◆ **WHAT YOU HAVE TO DO**: Copy every line of the material below without changing anything.

───── DATA ROWS

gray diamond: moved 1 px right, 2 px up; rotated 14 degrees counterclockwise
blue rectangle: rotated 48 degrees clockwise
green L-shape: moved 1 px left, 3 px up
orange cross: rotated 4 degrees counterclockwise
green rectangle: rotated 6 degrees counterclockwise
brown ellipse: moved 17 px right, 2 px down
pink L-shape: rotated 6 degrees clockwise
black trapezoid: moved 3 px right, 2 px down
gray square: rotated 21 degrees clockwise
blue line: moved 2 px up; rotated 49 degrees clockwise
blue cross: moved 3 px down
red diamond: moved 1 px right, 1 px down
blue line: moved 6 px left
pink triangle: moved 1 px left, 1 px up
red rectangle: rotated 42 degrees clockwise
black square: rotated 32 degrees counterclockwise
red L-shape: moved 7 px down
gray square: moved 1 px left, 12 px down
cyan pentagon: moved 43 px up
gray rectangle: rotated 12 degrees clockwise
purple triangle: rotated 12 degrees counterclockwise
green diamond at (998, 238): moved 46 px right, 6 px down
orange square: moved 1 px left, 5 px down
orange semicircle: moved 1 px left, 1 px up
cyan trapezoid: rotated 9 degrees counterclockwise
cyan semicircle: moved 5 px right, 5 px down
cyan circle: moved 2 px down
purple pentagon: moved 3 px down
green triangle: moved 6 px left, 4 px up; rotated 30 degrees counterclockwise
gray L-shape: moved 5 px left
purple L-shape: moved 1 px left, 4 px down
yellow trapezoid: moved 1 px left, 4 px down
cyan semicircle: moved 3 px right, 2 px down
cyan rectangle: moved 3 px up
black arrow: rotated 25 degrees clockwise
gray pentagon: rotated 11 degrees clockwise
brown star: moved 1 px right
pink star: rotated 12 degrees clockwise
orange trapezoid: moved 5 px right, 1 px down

──────────

◆ **TASK ANSWER**:
gray diamond: moved 1 px right, 2 px up; rotated 14 degrees counterclockwise
blue rectangle: rotated 48 degrees clockwise
green L-shape: moved 1 px left, 3 px up
orange cross: rotated 4 degrees counterclockwise
green rectangle: rotated 6 degrees counterclockwise
brown ellipse: moved 17 px right, 2 px down
pink L-shape: rotated 6 degrees clockwise
black trapezoid: moved 3 px right, 2 px down
gray square: rotated 21 degrees clockwise
blue line: moved 2 px up; rotated 49 degrees clockwise
blue cross: moved 3 px down
red diamond: moved 1 px right, 1 px down
blue line: moved 6 px left
pink triangle: moved 1 px left, 1 px up
red rectangle: rotated 42 degrees clockwise
black square: rotated 32 degrees counterclockwise
red L-shape: moved 7 px down
gray square: moved 1 px left, 12 px down
cyan pentagon: moved 43 px up
gray rectangle: rotated 12 degrees clockwise
purple triangle: rotated 12 degrees counterclockwise
green diamond at (998, 238): moved 46 px right, 6 px down
orange square: moved 1 px left, 5 px down
orange semicircle: moved 1 px left, 1 px up
cyan trapezoid: rotated 9 degrees counterclockwise
cyan semicircle: moved 5 px right, 5 px down
cyan circle: moved 2 px down
purple pentagon: moved 3 px down
green triangle: moved 6 px left, 4 px up; rotated 30 degrees counterclockwise
gray L-shape: moved 5 px left
purple L-shape: moved 1 px left, 4 px down
yellow trapezoid: moved 1 px left, 4 px down
cyan semicircle: moved 3 px right, 2 px down
cyan rectangle: moved 3 px up
black arrow: rotated 25 degrees clockwise
gray pentagon: rotated 11 degrees clockwise
brown star: moved 1 px right
pink star: rotated 12 degrees clockwise
orange trapezoid: moved 5 px right, 1 px down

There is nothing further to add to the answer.